EXERCISE MATERIALS:
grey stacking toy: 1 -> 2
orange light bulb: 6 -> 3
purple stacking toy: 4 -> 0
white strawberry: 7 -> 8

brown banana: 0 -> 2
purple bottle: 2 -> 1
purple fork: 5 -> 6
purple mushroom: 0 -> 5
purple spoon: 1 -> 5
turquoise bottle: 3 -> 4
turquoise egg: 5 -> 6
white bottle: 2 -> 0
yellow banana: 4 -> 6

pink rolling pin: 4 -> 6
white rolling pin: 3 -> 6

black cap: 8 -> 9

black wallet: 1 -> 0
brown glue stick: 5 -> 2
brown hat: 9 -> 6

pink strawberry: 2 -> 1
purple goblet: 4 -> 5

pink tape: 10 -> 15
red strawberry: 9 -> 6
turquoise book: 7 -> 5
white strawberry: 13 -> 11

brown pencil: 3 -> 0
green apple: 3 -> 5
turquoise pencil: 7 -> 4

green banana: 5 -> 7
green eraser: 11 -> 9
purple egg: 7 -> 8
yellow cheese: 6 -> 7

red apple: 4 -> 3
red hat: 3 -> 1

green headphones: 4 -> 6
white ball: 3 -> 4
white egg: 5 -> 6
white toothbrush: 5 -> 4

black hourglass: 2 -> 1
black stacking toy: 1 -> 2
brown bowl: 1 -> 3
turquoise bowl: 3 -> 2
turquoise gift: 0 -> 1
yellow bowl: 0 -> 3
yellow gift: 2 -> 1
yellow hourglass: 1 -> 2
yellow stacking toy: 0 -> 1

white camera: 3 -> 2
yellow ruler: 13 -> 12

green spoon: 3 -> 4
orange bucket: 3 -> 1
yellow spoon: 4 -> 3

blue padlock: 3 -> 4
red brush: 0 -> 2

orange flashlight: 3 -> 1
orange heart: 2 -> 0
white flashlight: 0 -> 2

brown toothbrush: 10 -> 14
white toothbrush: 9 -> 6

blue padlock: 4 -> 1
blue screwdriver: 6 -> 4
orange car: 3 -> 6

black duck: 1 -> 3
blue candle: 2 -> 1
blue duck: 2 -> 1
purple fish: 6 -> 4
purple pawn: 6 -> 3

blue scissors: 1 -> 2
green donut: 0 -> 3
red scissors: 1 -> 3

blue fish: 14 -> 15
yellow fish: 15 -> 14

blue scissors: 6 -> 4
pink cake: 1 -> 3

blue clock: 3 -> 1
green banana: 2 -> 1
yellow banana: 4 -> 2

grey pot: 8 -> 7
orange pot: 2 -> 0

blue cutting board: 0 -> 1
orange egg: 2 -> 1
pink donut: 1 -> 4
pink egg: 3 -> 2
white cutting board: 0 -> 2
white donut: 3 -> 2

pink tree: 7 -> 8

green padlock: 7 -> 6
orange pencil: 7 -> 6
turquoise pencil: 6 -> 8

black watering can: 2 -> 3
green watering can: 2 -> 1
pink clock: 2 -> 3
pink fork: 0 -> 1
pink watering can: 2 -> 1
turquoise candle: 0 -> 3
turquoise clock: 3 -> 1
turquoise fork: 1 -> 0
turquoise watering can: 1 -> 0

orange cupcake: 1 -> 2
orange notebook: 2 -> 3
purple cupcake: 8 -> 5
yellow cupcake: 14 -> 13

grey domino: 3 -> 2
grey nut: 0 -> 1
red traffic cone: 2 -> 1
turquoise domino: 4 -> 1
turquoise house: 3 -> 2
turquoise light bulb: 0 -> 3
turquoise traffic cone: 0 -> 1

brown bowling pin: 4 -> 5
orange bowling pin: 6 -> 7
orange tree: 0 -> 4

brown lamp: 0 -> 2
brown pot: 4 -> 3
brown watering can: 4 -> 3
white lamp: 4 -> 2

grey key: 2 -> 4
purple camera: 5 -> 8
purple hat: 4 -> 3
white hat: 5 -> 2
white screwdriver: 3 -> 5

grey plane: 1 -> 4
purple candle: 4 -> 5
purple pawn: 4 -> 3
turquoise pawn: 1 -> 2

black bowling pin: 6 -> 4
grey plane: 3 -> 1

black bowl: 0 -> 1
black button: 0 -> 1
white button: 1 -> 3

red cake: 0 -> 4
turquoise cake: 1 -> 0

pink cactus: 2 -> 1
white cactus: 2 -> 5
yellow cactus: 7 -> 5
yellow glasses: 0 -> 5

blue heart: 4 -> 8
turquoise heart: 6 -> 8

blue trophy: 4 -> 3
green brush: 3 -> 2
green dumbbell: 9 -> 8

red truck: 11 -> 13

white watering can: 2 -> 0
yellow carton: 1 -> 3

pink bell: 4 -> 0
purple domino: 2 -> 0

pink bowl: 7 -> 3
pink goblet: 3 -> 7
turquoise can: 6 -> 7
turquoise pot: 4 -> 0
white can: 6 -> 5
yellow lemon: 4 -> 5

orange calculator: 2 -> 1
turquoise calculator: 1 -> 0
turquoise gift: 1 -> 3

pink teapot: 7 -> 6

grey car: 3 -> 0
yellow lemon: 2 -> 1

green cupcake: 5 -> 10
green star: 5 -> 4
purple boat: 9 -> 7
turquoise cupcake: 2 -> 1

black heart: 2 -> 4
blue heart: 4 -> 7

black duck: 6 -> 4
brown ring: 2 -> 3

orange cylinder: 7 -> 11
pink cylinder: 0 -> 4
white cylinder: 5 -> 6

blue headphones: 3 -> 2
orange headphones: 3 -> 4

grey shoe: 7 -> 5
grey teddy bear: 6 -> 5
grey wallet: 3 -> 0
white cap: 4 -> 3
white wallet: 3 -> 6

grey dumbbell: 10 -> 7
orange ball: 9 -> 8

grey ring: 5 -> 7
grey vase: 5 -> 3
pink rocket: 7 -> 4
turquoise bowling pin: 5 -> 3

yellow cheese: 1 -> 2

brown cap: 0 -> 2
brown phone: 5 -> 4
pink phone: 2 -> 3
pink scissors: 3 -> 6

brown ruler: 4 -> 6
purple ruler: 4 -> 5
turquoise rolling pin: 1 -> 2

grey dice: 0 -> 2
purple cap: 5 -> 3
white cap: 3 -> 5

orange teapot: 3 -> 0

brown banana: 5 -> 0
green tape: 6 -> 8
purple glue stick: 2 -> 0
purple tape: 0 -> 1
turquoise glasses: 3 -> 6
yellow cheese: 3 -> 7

TASK: What's wanted is a faithful copy of each entry above.

FINAL ANSWER:
grey stacking toy: 1 -> 2
orange light bulb: 6 -> 3
purple stacking toy: 4 -> 0
white strawberry: 7 -> 8

brown banana: 0 -> 2
purple bottle: 2 -> 1
purple fork: 5 -> 6
purple mushroom: 0 -> 5
purple spoon: 1 -> 5
turquoise bottle: 3 -> 4
turquoise egg: 5 -> 6
white bottle: 2 -> 0
yellow banana: 4 -> 6

pink rolling pin: 4 -> 6
white rolling pin: 3 -> 6

black cap: 8 -> 9

black wallet: 1 -> 0
brown glue stick: 5 -> 2
brown hat: 9 -> 6

pink strawberry: 2 -> 1
purple goblet: 4 -> 5

pink tape: 10 -> 15
red strawberry: 9 -> 6
turquoise book: 7 -> 5
white strawberry: 13 -> 11

brown pencil: 3 -> 0
green apple: 3 -> 5
turquoise pencil: 7 -> 4

green banana: 5 -> 7
green eraser: 11 -> 9
purple egg: 7 -> 8
yellow cheese: 6 -> 7

red apple: 4 -> 3
red hat: 3 -> 1

green headphones: 4 -> 6
white ball: 3 -> 4
white egg: 5 -> 6
white toothbrush: 5 -> 4

black hourglass: 2 -> 1
black stacking toy: 1 -> 2
brown bowl: 1 -> 3
turquoise bowl: 3 -> 2
turquoise gift: 0 -> 1
yellow bowl: 0 -> 3
yellow gift: 2 -> 1
yellow hourglass: 1 -> 2
yellow stacking toy: 0 -> 1

white camera: 3 -> 2
yellow ruler: 13 -> 12

green spoon: 3 -> 4
orange bucket: 3 -> 1
yellow spoon: 4 -> 3

blue padlock: 3 -> 4
red brush: 0 -> 2

orange flashlight: 3 -> 1
orange heart: 2 -> 0
white flashlight: 0 -> 2

brown toothbrush: 10 -> 14
white toothbrush: 9 -> 6

blue padlock: 4 -> 1
blue screwdriver: 6 -> 4
orange car: 3 -> 6

black duck: 1 -> 3
blue candle: 2 -> 1
blue duck: 2 -> 1
purple fish: 6 -> 4
purple pawn: 6 -> 3

blue scissors: 1 -> 2
green donut: 0 -> 3
red scissors: 1 -> 3

blue fish: 14 -> 15
yellow fish: 15 -> 14

blue scissors: 6 -> 4
pink cake: 1 -> 3

blue clock: 3 -> 1
green banana: 2 -> 1
yellow banana: 4 -> 2

grey pot: 8 -> 7
orange pot: 2 -> 0

blue cutting board: 0 -> 1
orange egg: 2 -> 1
pink donut: 1 -> 4
pink egg: 3 -> 2
white cutting board: 0 -> 2
white donut: 3 -> 2

pink tree: 7 -> 8

green padlock: 7 -> 6
orange pencil: 7 -> 6
turquoise pencil: 6 -> 8

black watering can: 2 -> 3
green watering can: 2 -> 1
pink clock: 2 -> 3
pink fork: 0 -> 1
pink watering can: 2 -> 1
turquoise candle: 0 -> 3
turquoise clock: 3 -> 1
turquoise fork: 1 -> 0
turquoise watering can: 1 -> 0

orange cupcake: 1 -> 2
orange notebook: 2 -> 3
purple cupcake: 8 -> 5
yellow cupcake: 14 -> 13

grey domino: 3 -> 2
grey nut: 0 -> 1
red traffic cone: 2 -> 1
turquoise domino: 4 -> 1
turquoise house: 3 -> 2
turquoise light bulb: 0 -> 3
turquoise traffic cone: 0 -> 1

brown bowling pin: 4 -> 5
orange bowling pin: 6 -> 7
orange tree: 0 -> 4

brown lamp: 0 -> 2
brown pot: 4 -> 3
brown watering can: 4 -> 3
white lamp: 4 -> 2

grey key: 2 -> 4
purple camera: 5 -> 8
purple hat: 4 -> 3
white hat: 5 -> 2
white screwdriver: 3 -> 5

grey plane: 1 -> 4
purple candle: 4 -> 5
purple pawn: 4 -> 3
turquoise pawn: 1 -> 2

black bowling pin: 6 -> 4
grey plane: 3 -> 1

black bowl: 0 -> 1
black button: 0 -> 1
white button: 1 -> 3

red cake: 0 -> 4
turquoise cake: 1 -> 0

pink cactus: 2 -> 1
white cactus: 2 -> 5
yellow cactus: 7 -> 5
yellow glasses: 0 -> 5

blue heart: 4 -> 8
turquoise heart: 6 -> 8

blue trophy: 4 -> 3
green brush: 3 -> 2
green dumbbell: 9 -> 8

red truck: 11 -> 13

white watering can: 2 -> 0
yellow carton: 1 -> 3

pink bell: 4 -> 0
purple domino: 2 -> 0

pink bowl: 7 -> 3
pink goblet: 3 -> 7
turquoise can: 6 -> 7
turquoise pot: 4 -> 0
white can: 6 -> 5
yellow lemon: 4 -> 5

orange calculator: 2 -> 1
turquoise calculator: 1 -> 0
turquoise gift: 1 -> 3

pink teapot: 7 -> 6

grey car: 3 -> 0
yellow lemon: 2 -> 1

green cupcake: 5 -> 10
green star: 5 -> 4
purple boat: 9 -> 7
turquoise cupcake: 2 -> 1

black heart: 2 -> 4
blue heart: 4 -> 7

black duck: 6 -> 4
brown ring: 2 -> 3

orange cylinder: 7 -> 11
pink cylinder: 0 -> 4
white cylinder: 5 -> 6

blue headphones: 3 -> 2
orange headphones: 3 -> 4

grey shoe: 7 -> 5
grey teddy bear: 6 -> 5
grey wallet: 3 -> 0
white cap: 4 -> 3
white wallet: 3 -> 6

grey dumbbell: 10 -> 7
orange ball: 9 -> 8

grey ring: 5 -> 7
grey vase: 5 -> 3
pink rocket: 7 -> 4
turquoise bowling pin: 5 -> 3

yellow cheese: 1 -> 2

brown cap: 0 -> 2
brown phone: 5 -> 4
pink phone: 2 -> 3
pink scissors: 3 -> 6

brown ruler: 4 -> 6
purple ruler: 4 -> 5
turquoise rolling pin: 1 -> 2

grey dice: 0 -> 2
purple cap: 5 -> 3
white cap: 3 -> 5

orange teapot: 3 -> 0

brown banana: 5 -> 0
green tape: 6 -> 8
purple glue stick: 2 -> 0
purple tape: 0 -> 1
turquoise glasses: 3 -> 6
yellow cheese: 3 -> 7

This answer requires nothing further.